(Beginning of SUPPLIED RECORDS)

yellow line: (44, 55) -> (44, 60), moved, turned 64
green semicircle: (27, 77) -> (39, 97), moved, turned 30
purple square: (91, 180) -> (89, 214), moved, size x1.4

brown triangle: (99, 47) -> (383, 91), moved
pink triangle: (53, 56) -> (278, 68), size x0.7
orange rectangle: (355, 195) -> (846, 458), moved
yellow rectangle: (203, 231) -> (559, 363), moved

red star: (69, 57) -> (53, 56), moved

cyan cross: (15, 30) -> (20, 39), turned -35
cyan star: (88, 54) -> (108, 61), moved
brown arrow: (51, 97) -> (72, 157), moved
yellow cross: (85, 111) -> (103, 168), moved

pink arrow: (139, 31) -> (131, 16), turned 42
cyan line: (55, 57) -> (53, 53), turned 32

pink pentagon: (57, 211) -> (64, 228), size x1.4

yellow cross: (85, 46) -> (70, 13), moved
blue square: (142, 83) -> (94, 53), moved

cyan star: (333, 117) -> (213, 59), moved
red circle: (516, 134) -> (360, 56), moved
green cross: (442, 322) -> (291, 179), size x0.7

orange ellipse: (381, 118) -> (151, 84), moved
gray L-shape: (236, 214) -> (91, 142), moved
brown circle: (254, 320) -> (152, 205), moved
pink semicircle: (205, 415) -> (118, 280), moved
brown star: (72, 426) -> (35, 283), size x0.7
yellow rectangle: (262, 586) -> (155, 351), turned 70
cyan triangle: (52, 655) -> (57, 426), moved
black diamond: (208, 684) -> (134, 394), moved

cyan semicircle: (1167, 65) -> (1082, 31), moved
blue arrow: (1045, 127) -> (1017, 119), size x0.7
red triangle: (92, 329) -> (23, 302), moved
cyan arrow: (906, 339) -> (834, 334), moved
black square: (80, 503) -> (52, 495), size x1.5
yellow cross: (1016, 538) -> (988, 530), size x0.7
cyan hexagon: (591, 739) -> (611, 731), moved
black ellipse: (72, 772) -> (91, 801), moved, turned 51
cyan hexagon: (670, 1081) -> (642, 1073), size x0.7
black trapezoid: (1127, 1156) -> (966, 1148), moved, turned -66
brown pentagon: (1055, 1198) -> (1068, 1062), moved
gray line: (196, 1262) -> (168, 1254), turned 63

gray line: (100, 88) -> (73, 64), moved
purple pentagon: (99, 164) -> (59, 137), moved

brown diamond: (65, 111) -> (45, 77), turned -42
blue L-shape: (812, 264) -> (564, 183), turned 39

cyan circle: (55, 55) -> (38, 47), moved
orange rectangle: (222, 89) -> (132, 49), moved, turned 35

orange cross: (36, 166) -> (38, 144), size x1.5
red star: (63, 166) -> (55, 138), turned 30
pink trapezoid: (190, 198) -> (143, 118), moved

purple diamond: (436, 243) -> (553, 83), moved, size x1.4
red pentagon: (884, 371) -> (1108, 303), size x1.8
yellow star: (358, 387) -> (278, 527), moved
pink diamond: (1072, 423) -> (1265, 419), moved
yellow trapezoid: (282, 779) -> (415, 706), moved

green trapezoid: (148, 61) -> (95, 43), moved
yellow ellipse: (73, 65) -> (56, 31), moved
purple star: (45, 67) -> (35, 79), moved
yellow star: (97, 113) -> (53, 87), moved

(End of SUPPLIED RECORDS)

- AIM OF THE EXERCISE: Take the lines from the one containing "yellow ellipse: (73, 65) -> (56, 31), moved" to the last line of the material above and write them out exactly.

- SOLUTION FOR THIS TASK:
yellow ellipse: (73, 65) -> (56, 31), moved
purple star: (45, 67) -> (35, 79), moved
yellow star: (97, 113) -> (53, 87), moved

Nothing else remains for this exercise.